Each record that follows is to be reproduced character for character, pictures excepted.

Collected data entries:
----
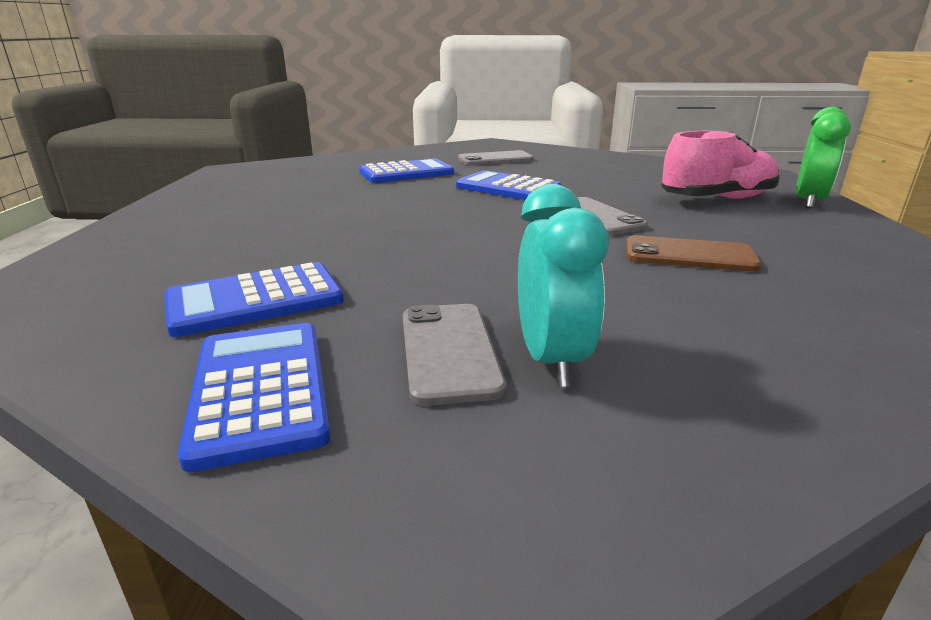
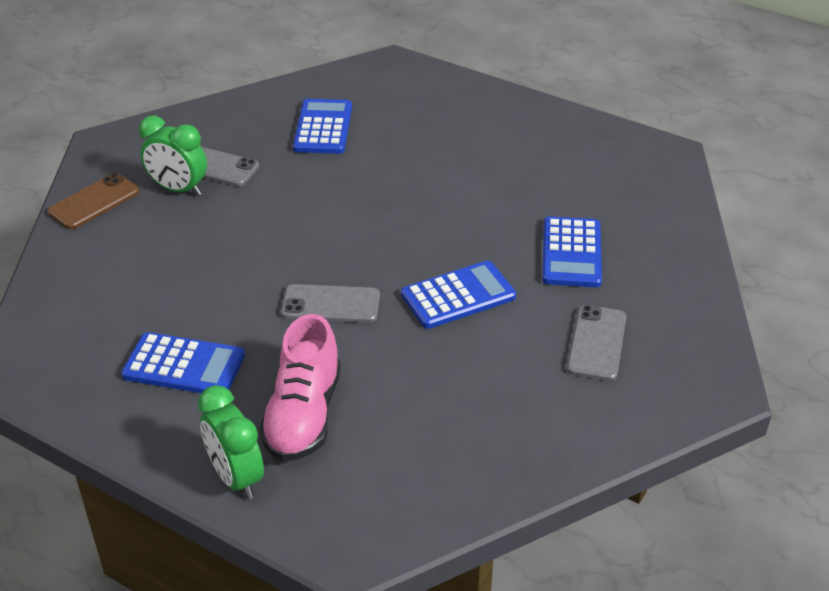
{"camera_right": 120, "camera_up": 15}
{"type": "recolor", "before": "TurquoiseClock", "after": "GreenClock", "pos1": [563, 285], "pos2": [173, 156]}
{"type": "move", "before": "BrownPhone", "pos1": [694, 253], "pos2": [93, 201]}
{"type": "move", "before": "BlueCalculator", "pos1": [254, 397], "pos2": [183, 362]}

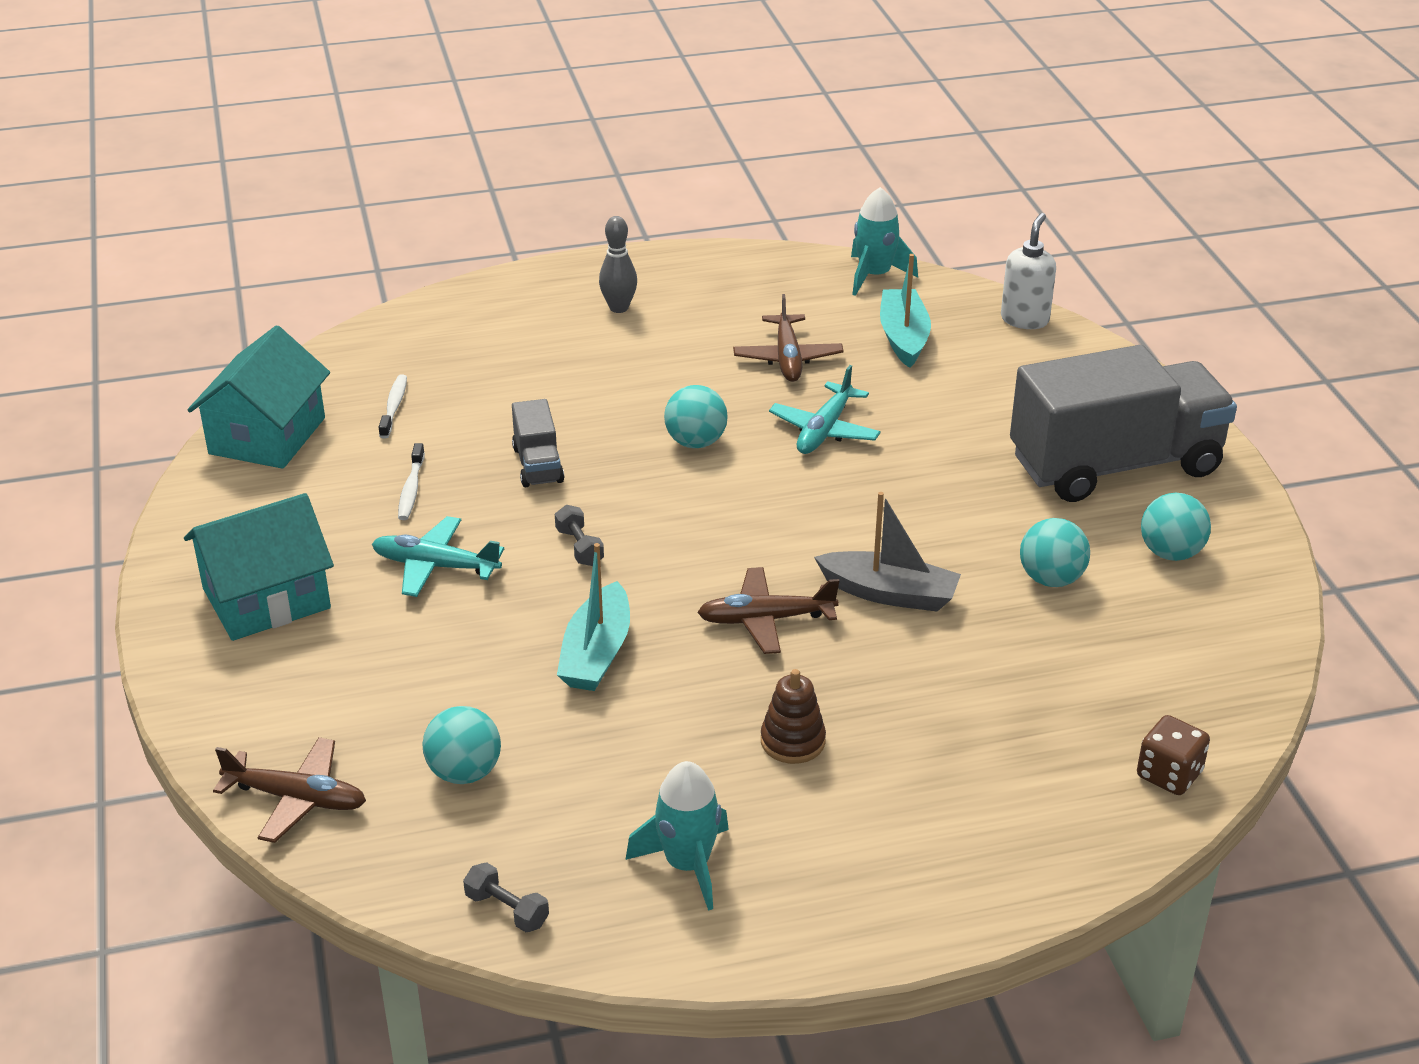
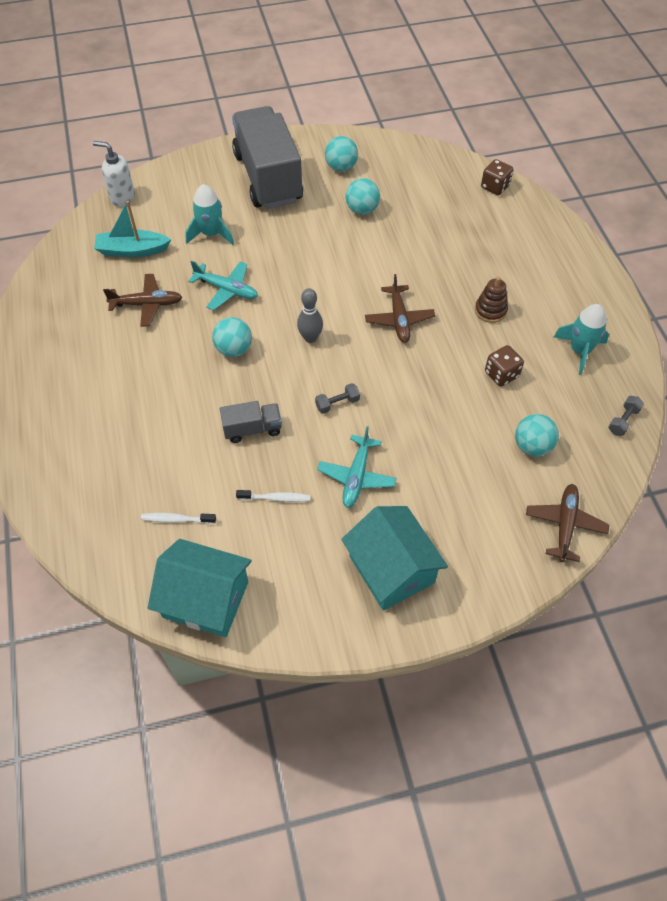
{"camera_right": -90, "camera_up": 20}
{"type": "move", "before": "TurquoiseRocket", "pos1": [884, 241], "pos2": [209, 214]}
{"type": "move", "before": "GreyBowlingPin", "pos1": [618, 264], "pos2": [310, 315]}
{"type": "delete", "before": "GreyBoat", "pos1": [887, 552]}
{"type": "delete", "before": "TurquoiseBoat", "pos1": [593, 617]}
{"type": "insert", "after": "BrownDice", "pos2": [504, 366]}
----
**Solution**
{"camera_right": 120, "camera_up": 15}
{"type": "recolor", "before": "TurquoiseClock", "after": "GreenClock", "pos1": [563, 285], "pos2": [173, 156]}
{"type": "move", "before": "BrownPhone", "pos1": [694, 253], "pos2": [93, 201]}
{"type": "move", "before": "BlueCalculator", "pos1": [254, 397], "pos2": [183, 362]}

{"camera_right": -90, "camera_up": 20}
{"type": "move", "before": "TurquoiseRocket", "pos1": [884, 241], "pos2": [209, 214]}
{"type": "move", "before": "GreyBowlingPin", "pos1": [618, 264], "pos2": [310, 315]}
{"type": "delete", "before": "GreyBoat", "pos1": [887, 552]}
{"type": "delete", "before": "TurquoiseBoat", "pos1": [593, 617]}
{"type": "insert", "after": "BrownDice", "pos2": [504, 366]}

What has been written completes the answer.